**WHAT YOU WILL DO**. Once you find the line in the listing below that contains "grey plate C1:E1", copy it and every following line exactly, stopping at the end.

**INPUT DATA**.
******************************

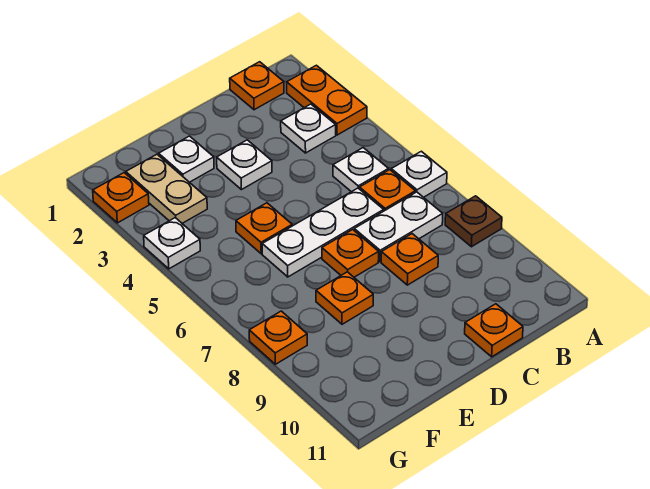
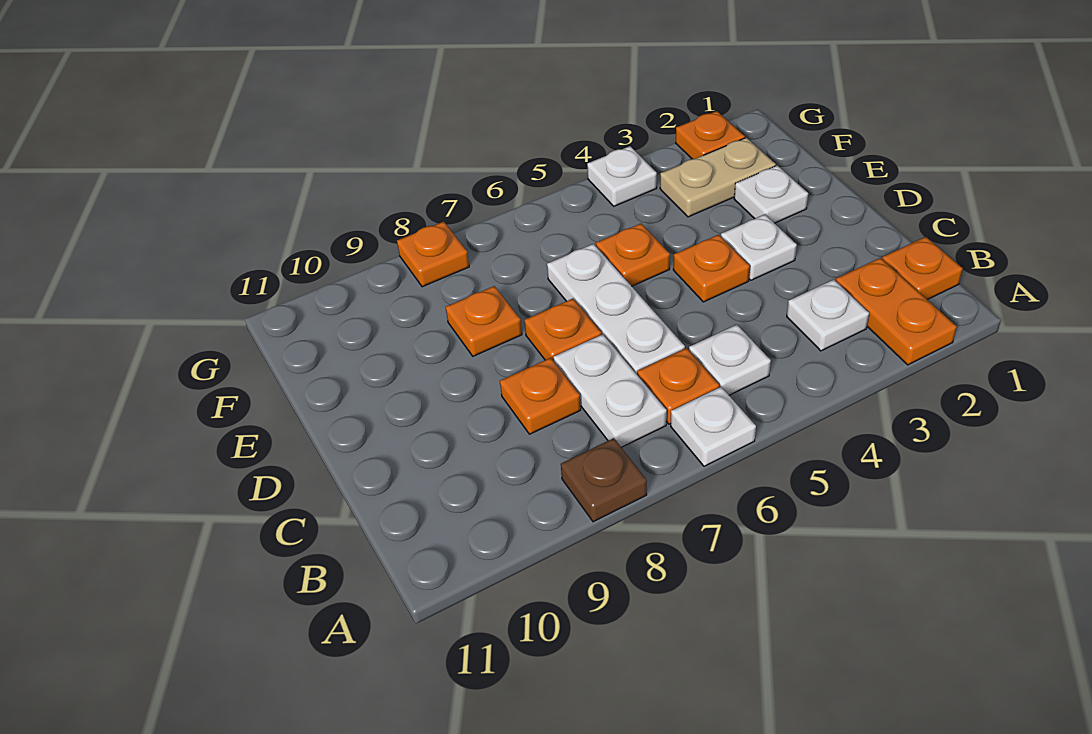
orange plate A2:A3 level 1 -> orange plate A2:B2 level 1
orange plate C11 level 1 -> orange plate D4 level 1

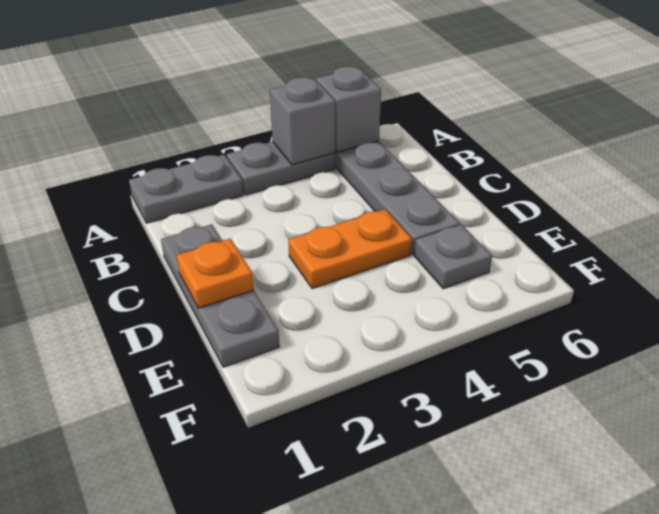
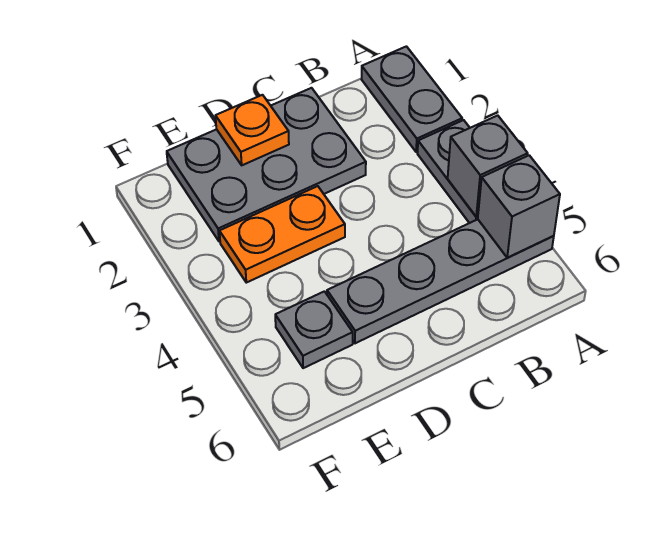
grey plate C1:E1 level 1 -> grey plate C1:E2 level 1
orange plate D3:D4 level 1 -> orange plate D3:E3 level 1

******************************

**RESPONSE AREA**.
grey plate C1:E1 level 1 -> grey plate C1:E2 level 1
orange plate D3:D4 level 1 -> orange plate D3:E3 level 1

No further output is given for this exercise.